Object change listings -
....

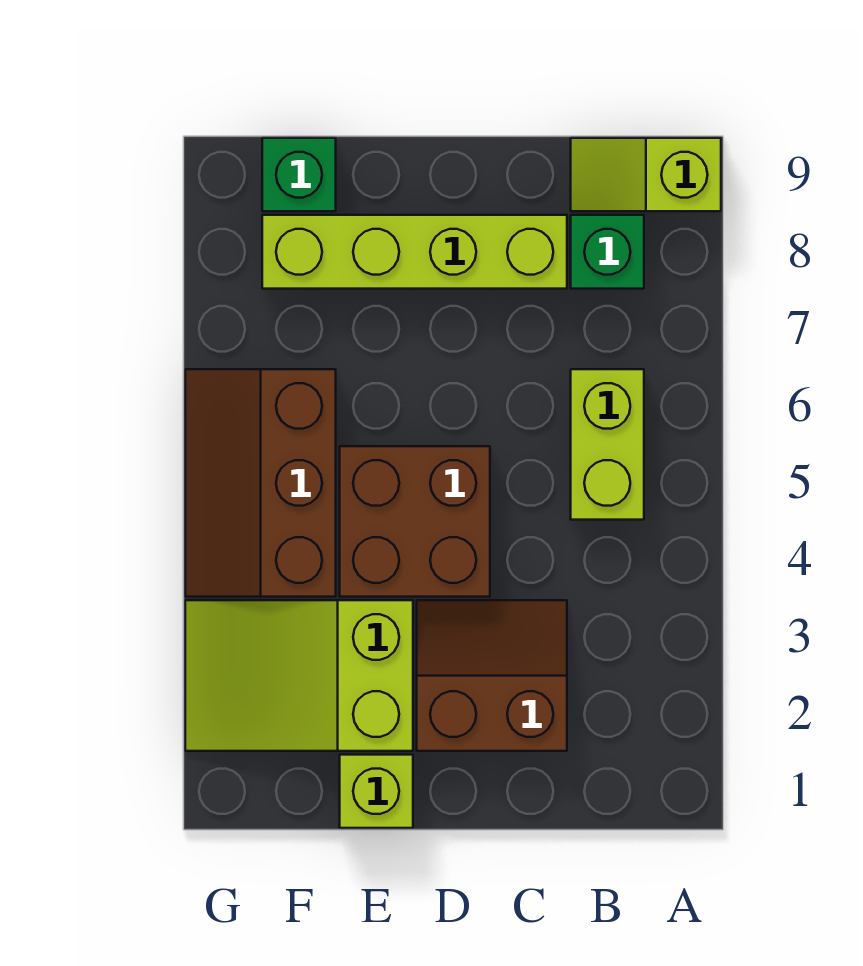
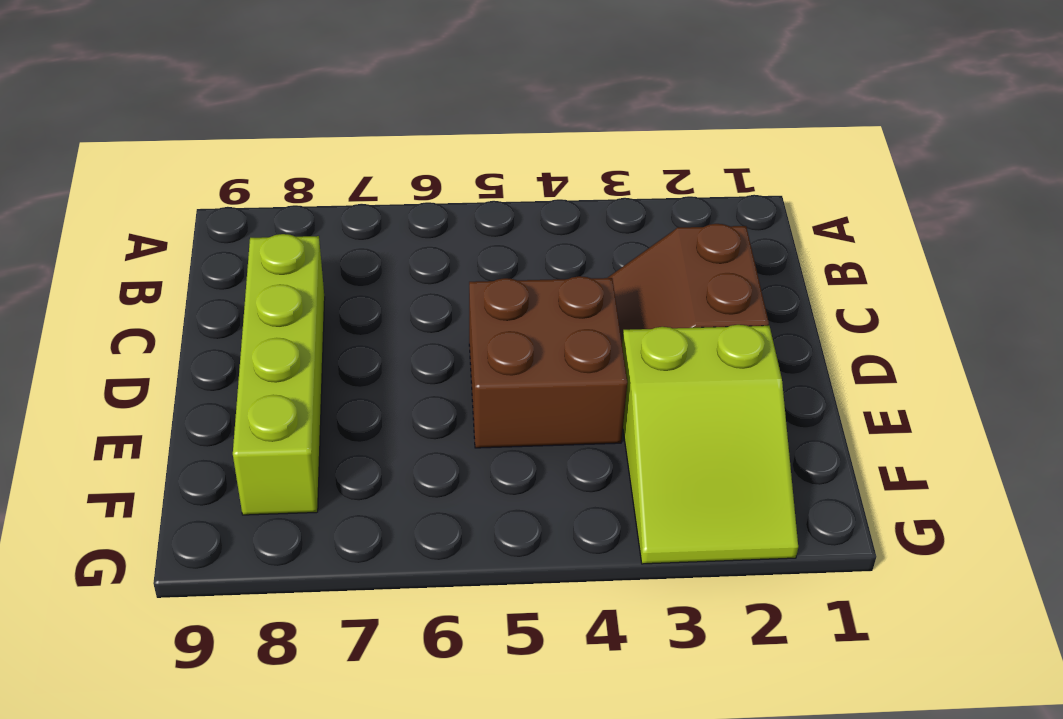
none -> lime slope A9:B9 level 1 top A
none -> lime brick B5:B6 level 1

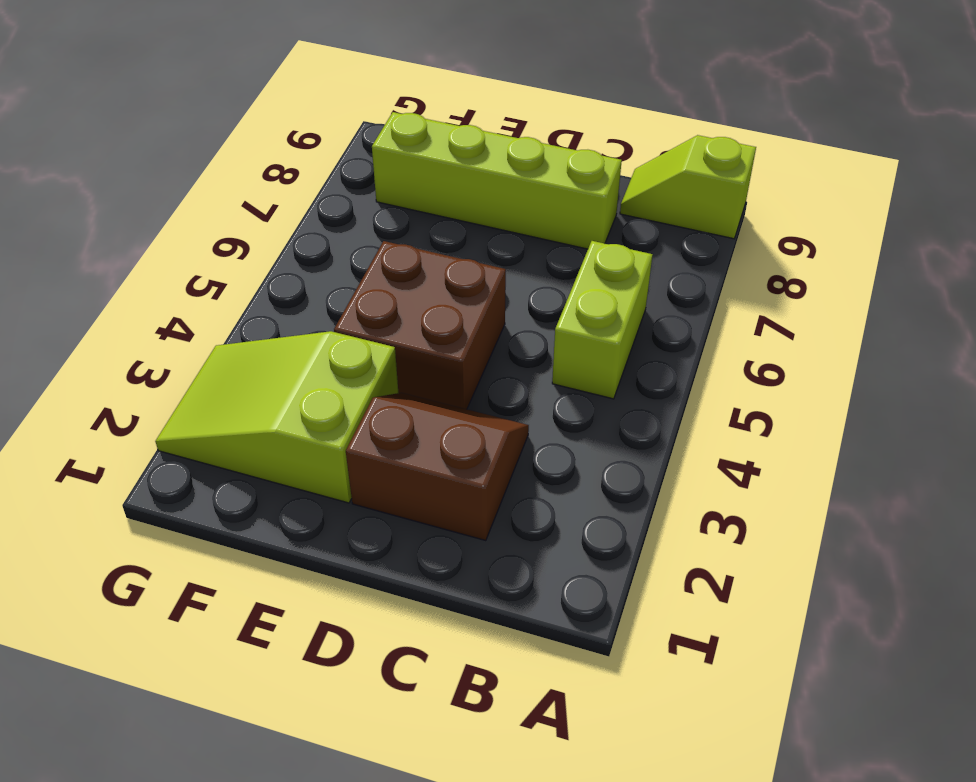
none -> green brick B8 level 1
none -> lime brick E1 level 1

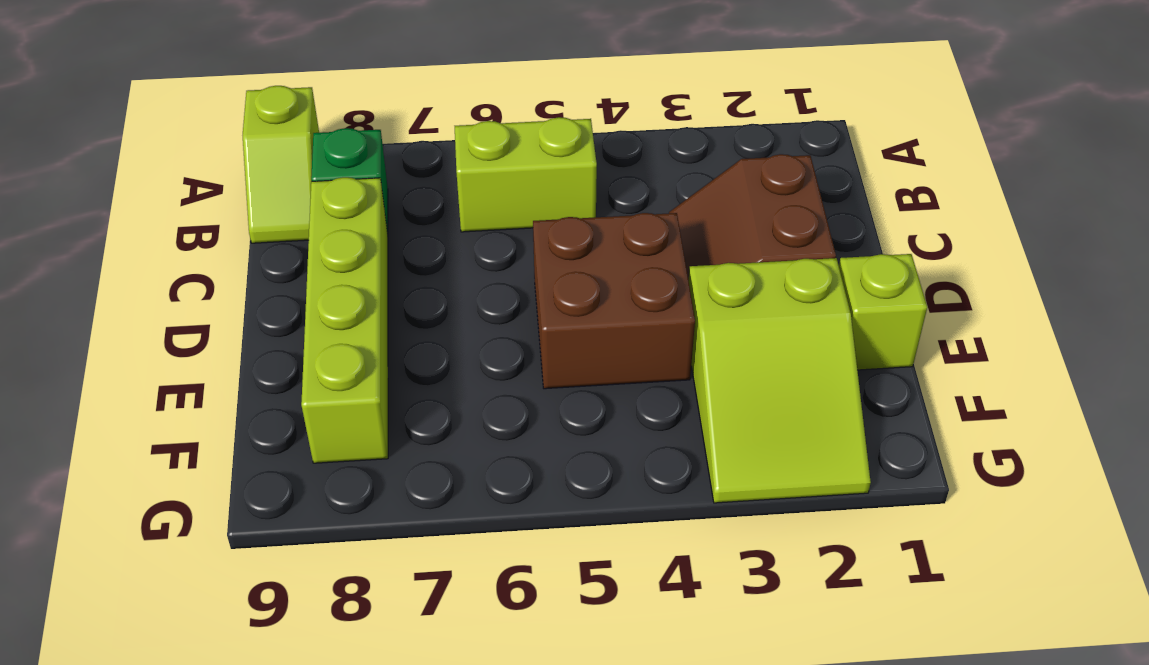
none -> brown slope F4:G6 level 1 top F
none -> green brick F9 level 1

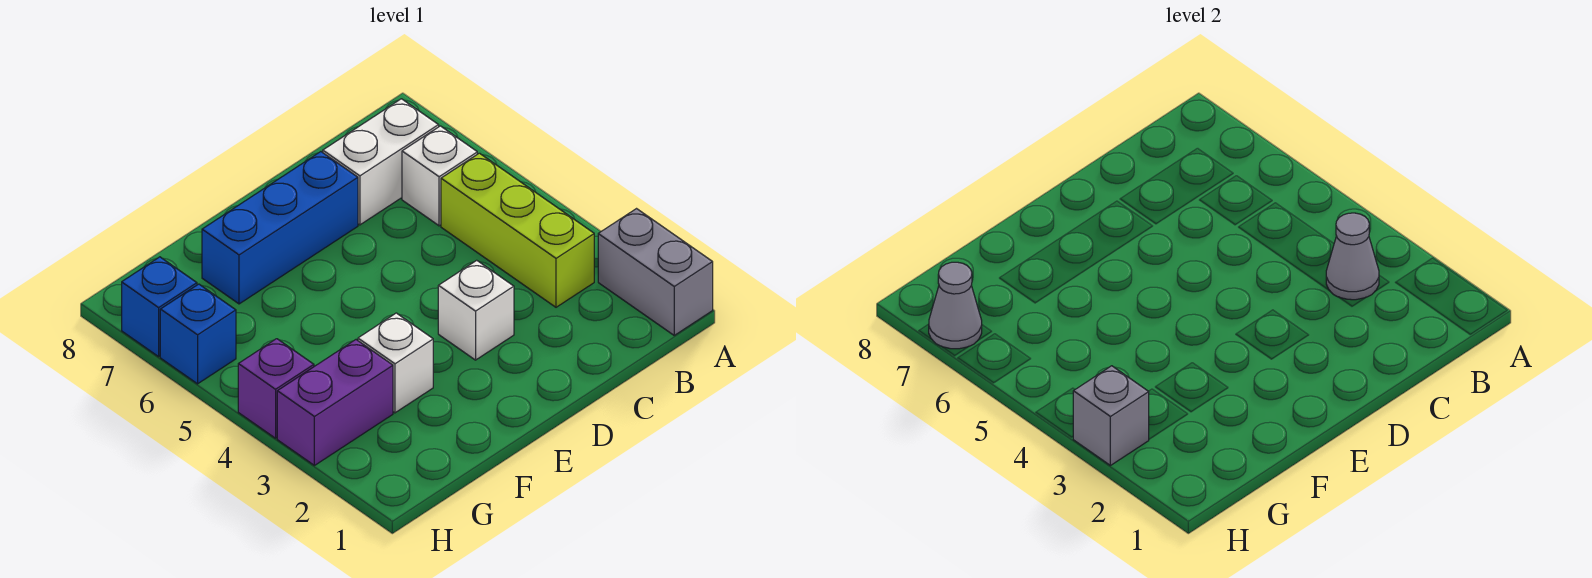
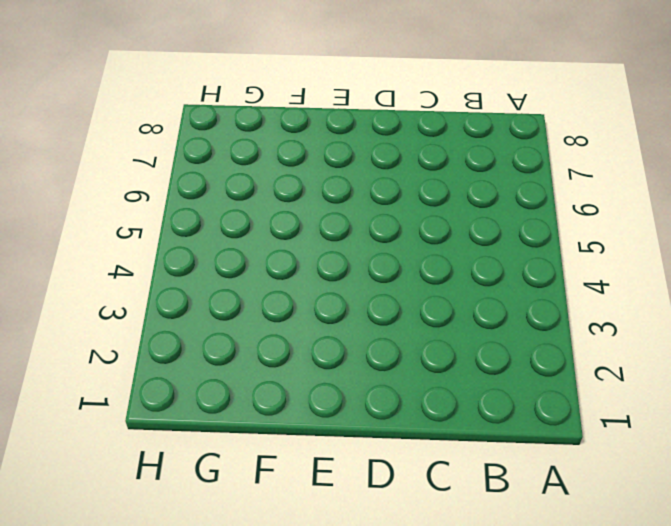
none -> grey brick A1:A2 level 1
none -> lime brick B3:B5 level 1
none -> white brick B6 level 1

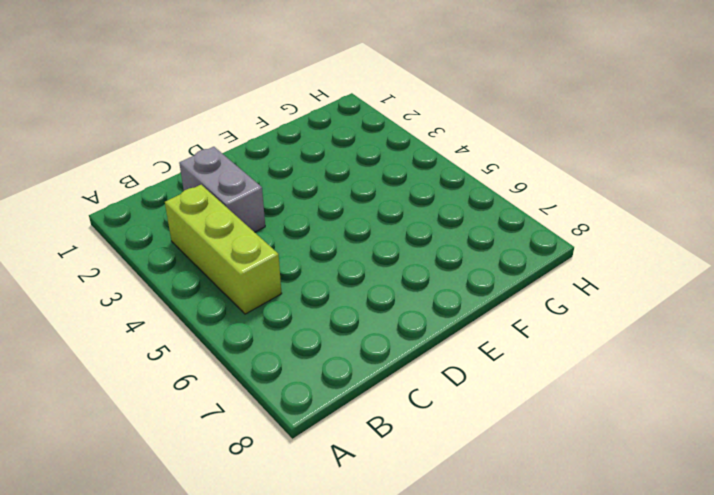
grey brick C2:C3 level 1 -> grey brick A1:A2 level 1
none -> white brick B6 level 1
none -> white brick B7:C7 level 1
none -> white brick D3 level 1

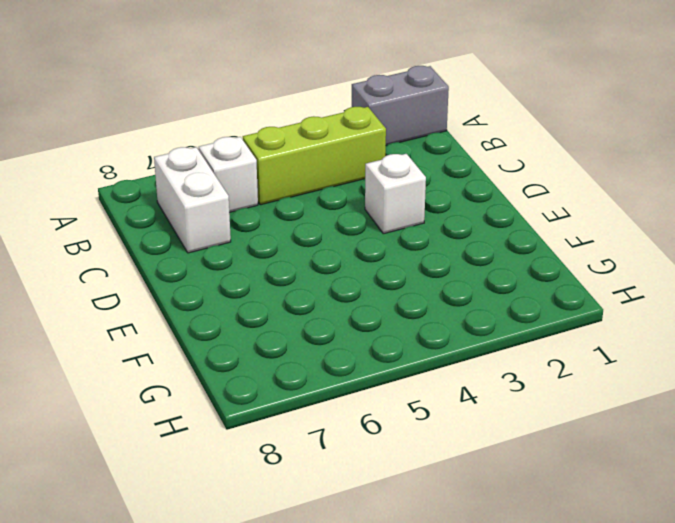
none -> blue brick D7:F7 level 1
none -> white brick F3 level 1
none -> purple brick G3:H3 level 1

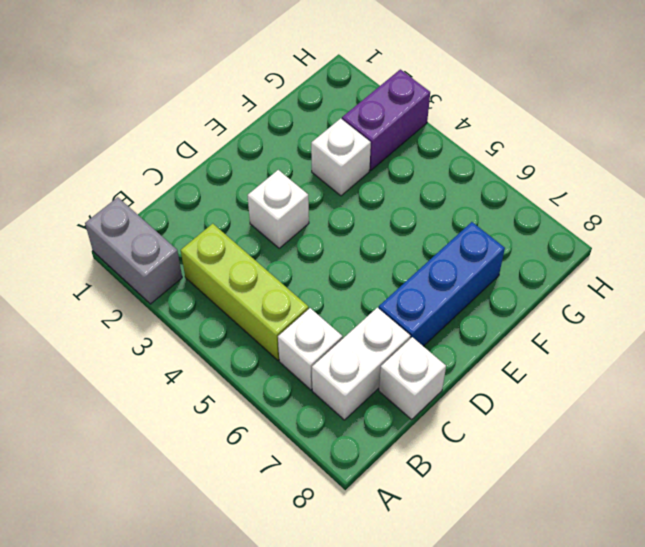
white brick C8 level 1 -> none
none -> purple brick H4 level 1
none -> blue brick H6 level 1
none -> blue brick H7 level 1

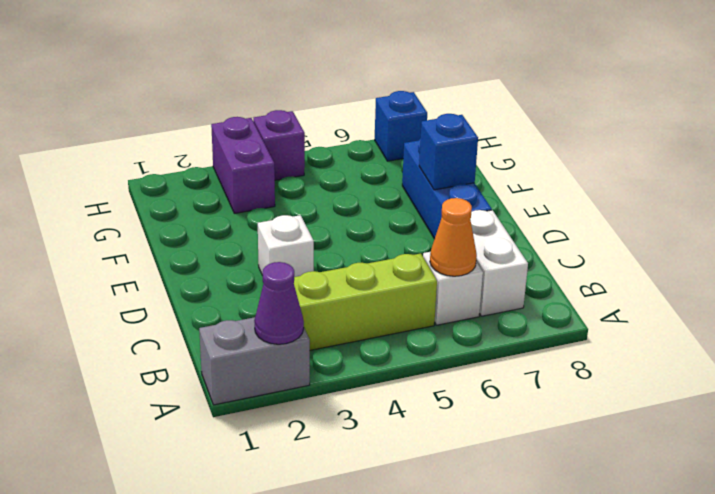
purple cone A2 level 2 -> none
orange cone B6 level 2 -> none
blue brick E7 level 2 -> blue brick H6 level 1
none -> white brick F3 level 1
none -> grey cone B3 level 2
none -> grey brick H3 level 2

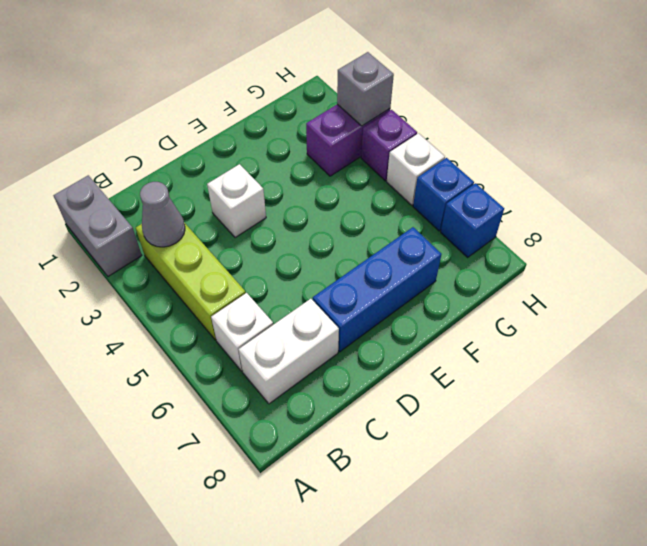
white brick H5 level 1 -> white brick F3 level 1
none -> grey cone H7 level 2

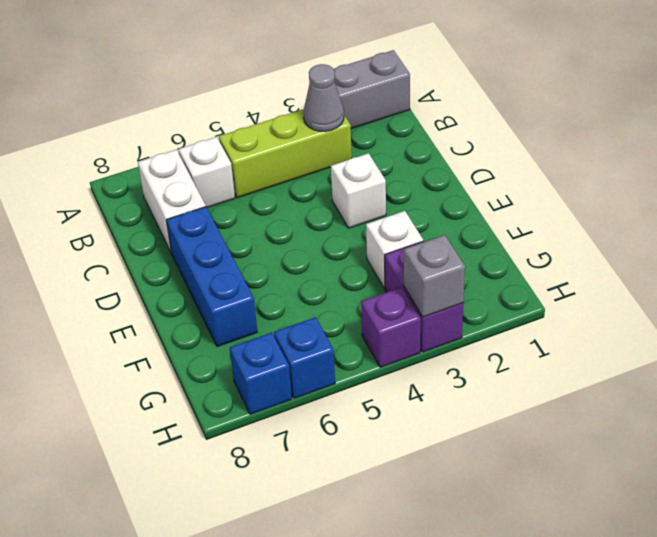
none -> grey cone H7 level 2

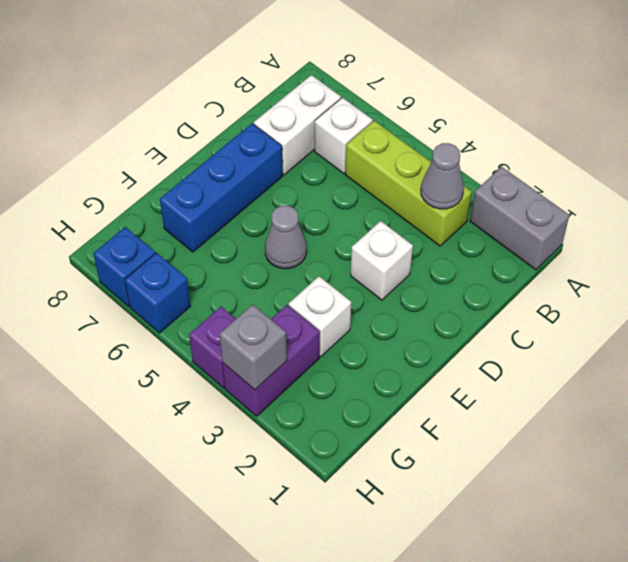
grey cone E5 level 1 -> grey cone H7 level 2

....

Problem to work on - Repeat exactly the lines above, from the line containing "none -> grey brick A1:A2 level 1" through the last line of the records, inclusive; omit any pictures.

Task response -
none -> grey brick A1:A2 level 1
none -> lime brick B3:B5 level 1
none -> white brick B6 level 1

grey brick C2:C3 level 1 -> grey brick A1:A2 level 1
none -> white brick B6 level 1
none -> white brick B7:C7 level 1
none -> white brick D3 level 1

none -> blue brick D7:F7 level 1
none -> white brick F3 level 1
none -> purple brick G3:H3 level 1

white brick C8 level 1 -> none
none -> purple brick H4 level 1
none -> blue brick H6 level 1
none -> blue brick H7 level 1

purple cone A2 level 2 -> none
orange cone B6 level 2 -> none
blue brick E7 level 2 -> blue brick H6 level 1
none -> white brick F3 level 1
none -> grey cone B3 level 2
none -> grey brick H3 level 2

white brick H5 level 1 -> white brick F3 level 1
none -> grey cone H7 level 2

none -> grey cone H7 level 2

grey cone E5 level 1 -> grey cone H7 level 2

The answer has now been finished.